> _Structured diff data_:

■ ■ ■

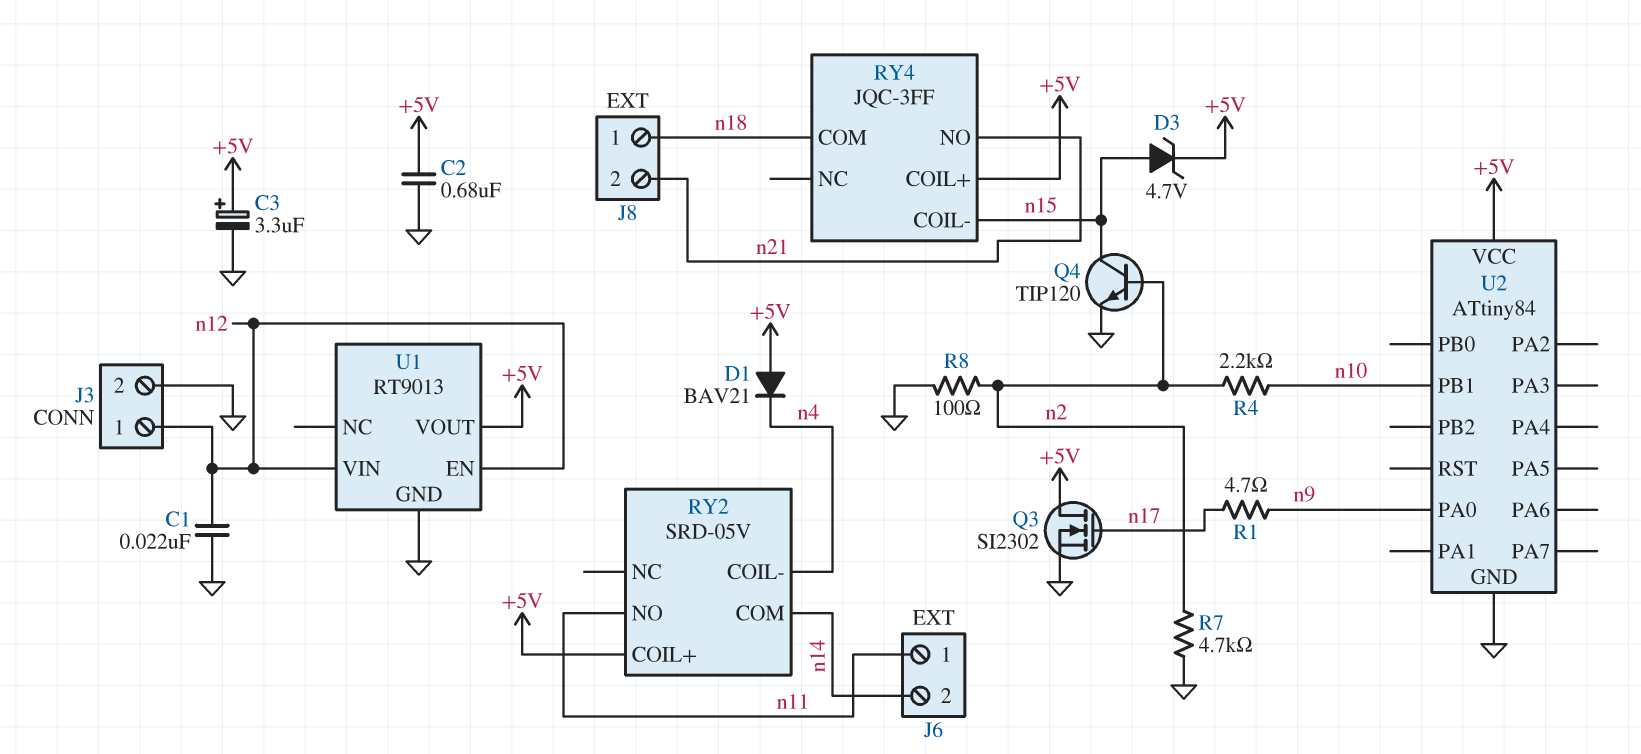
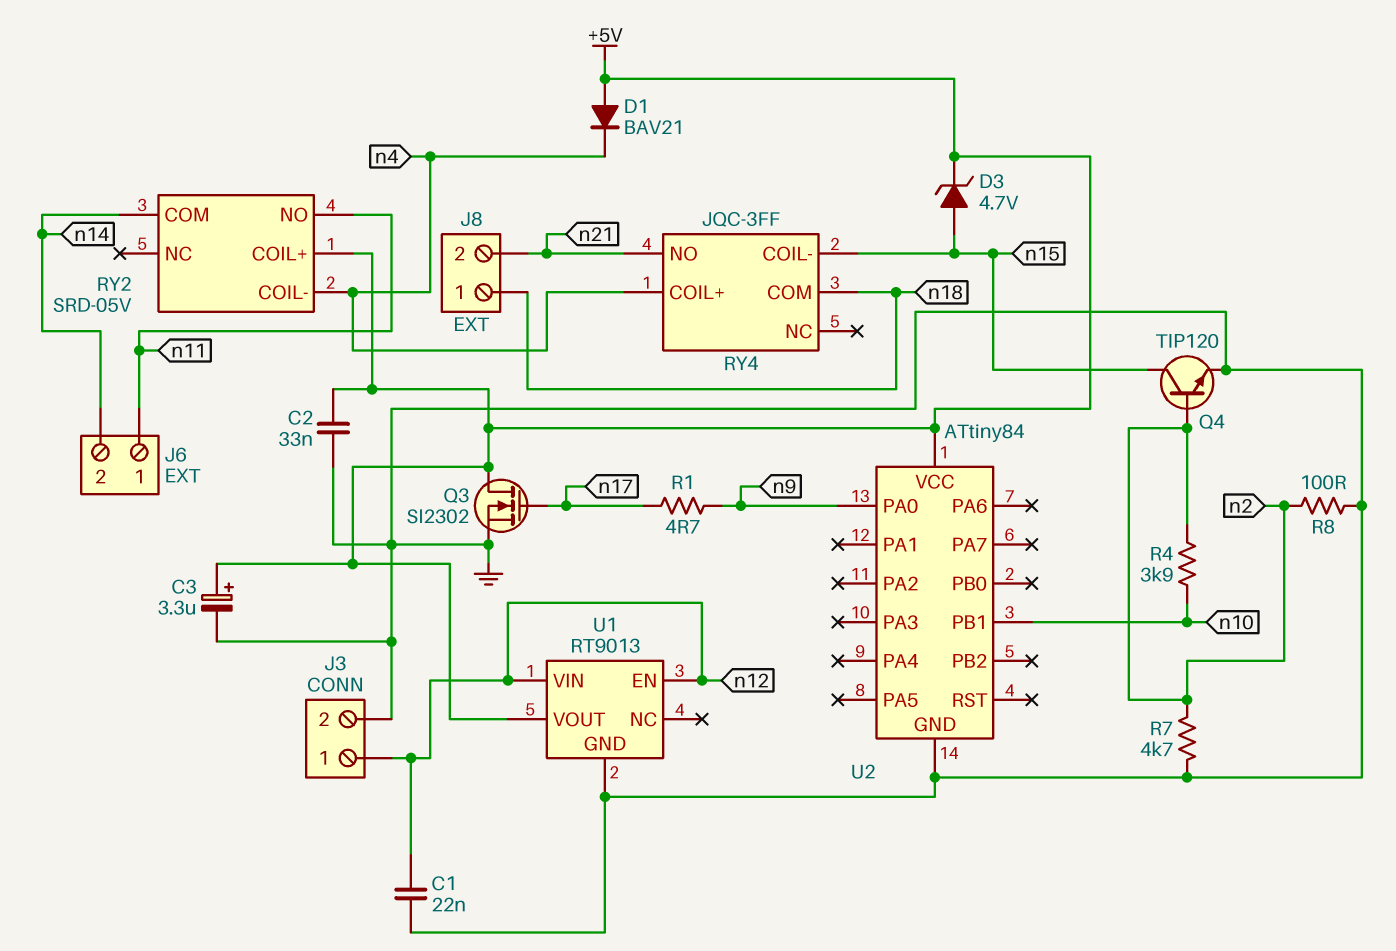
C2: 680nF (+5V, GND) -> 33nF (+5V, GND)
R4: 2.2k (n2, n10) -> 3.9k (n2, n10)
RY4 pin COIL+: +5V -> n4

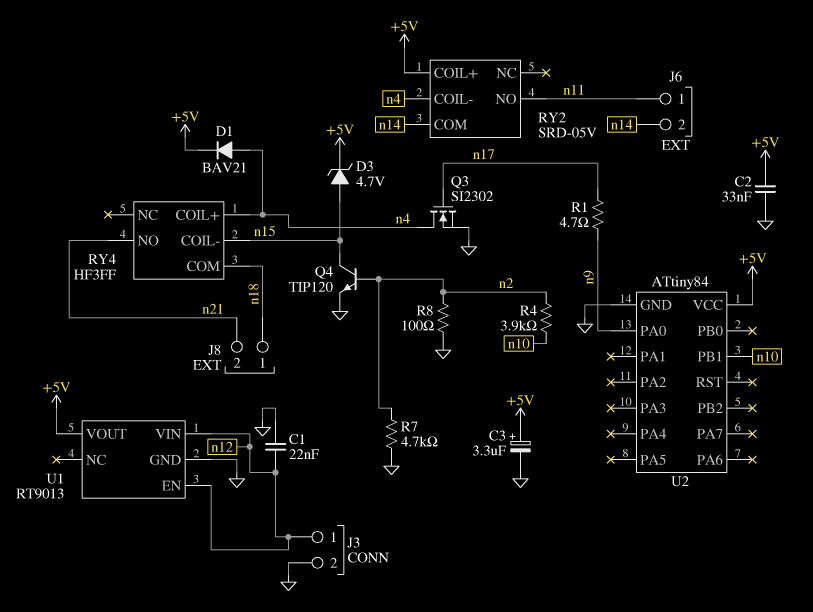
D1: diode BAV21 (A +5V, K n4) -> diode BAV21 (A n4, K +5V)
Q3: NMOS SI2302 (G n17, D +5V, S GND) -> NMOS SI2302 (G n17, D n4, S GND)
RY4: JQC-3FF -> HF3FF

■ ■ ■

What the answer must hold is the exact text of every line from the one containing "R4: 2.2k (n2, n10) -> 3.9k (n2, n10)" through the end of the data, minus any pictures.

R4: 2.2k (n2, n10) -> 3.9k (n2, n10)
RY4 pin COIL+: +5V -> n4

D1: diode BAV21 (A +5V, K n4) -> diode BAV21 (A n4, K +5V)
Q3: NMOS SI2302 (G n17, D +5V, S GND) -> NMOS SI2302 (G n17, D n4, S GND)
RY4: JQC-3FF -> HF3FF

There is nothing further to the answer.